Task:
In the material below, the required lines run from the one containing "purple line: (40, 71) -> (64, 43), moved" through the one containing "purple line: (320, 617) -> (304, 456), moved". Copy those lines exactly, ends included, and nothing else.

Provided data:

.....

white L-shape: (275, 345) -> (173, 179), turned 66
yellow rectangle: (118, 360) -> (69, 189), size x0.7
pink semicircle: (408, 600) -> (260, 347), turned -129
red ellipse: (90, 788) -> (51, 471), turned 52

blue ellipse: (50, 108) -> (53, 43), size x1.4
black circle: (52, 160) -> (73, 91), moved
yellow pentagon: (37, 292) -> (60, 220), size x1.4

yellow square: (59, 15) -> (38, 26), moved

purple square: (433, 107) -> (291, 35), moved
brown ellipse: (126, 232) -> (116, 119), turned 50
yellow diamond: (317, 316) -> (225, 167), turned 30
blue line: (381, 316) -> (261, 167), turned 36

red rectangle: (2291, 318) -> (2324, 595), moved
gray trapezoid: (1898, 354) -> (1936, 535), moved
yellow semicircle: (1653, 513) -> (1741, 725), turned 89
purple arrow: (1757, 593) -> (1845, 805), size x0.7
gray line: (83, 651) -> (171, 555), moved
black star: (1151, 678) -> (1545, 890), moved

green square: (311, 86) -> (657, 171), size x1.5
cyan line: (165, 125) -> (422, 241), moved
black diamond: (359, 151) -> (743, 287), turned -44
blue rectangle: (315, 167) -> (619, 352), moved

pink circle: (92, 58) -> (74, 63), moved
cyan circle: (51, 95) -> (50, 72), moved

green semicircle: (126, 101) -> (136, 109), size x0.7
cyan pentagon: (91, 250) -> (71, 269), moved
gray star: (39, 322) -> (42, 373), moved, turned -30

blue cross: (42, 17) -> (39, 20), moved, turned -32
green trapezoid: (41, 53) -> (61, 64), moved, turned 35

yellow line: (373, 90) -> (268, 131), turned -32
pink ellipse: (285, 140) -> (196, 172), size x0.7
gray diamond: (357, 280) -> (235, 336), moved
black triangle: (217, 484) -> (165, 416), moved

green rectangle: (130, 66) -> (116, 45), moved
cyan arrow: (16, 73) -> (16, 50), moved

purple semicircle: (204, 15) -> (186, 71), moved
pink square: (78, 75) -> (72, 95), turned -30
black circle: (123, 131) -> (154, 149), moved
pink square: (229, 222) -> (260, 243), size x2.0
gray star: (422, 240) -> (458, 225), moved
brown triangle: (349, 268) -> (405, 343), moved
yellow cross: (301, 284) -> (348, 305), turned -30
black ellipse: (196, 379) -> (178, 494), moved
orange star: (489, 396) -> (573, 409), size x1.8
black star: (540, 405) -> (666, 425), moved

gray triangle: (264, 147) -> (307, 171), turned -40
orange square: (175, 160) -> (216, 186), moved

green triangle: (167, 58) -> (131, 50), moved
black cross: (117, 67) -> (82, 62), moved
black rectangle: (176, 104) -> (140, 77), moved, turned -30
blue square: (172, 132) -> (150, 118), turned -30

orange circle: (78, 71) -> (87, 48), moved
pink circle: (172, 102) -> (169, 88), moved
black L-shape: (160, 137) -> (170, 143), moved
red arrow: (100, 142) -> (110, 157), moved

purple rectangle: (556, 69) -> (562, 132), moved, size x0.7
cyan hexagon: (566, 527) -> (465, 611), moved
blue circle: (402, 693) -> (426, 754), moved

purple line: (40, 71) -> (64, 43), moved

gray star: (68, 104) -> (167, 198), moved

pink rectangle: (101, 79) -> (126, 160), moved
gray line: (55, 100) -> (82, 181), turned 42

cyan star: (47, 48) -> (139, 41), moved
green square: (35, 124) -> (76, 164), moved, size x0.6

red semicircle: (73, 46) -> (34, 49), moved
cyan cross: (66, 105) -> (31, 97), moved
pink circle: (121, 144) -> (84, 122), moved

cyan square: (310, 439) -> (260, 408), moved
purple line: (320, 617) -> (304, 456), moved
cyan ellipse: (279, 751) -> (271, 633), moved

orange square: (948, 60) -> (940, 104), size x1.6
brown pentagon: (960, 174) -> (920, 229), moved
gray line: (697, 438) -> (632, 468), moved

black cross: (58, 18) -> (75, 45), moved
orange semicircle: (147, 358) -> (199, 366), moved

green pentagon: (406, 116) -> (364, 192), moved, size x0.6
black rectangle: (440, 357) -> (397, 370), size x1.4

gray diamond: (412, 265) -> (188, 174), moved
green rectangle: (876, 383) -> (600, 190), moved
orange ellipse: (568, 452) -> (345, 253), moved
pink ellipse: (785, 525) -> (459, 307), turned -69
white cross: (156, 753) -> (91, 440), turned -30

.....

Response area:
purple line: (40, 71) -> (64, 43), moved

gray star: (68, 104) -> (167, 198), moved

pink rectangle: (101, 79) -> (126, 160), moved
gray line: (55, 100) -> (82, 181), turned 42

cyan star: (47, 48) -> (139, 41), moved
green square: (35, 124) -> (76, 164), moved, size x0.6

red semicircle: (73, 46) -> (34, 49), moved
cyan cross: (66, 105) -> (31, 97), moved
pink circle: (121, 144) -> (84, 122), moved

cyan square: (310, 439) -> (260, 408), moved
purple line: (320, 617) -> (304, 456), moved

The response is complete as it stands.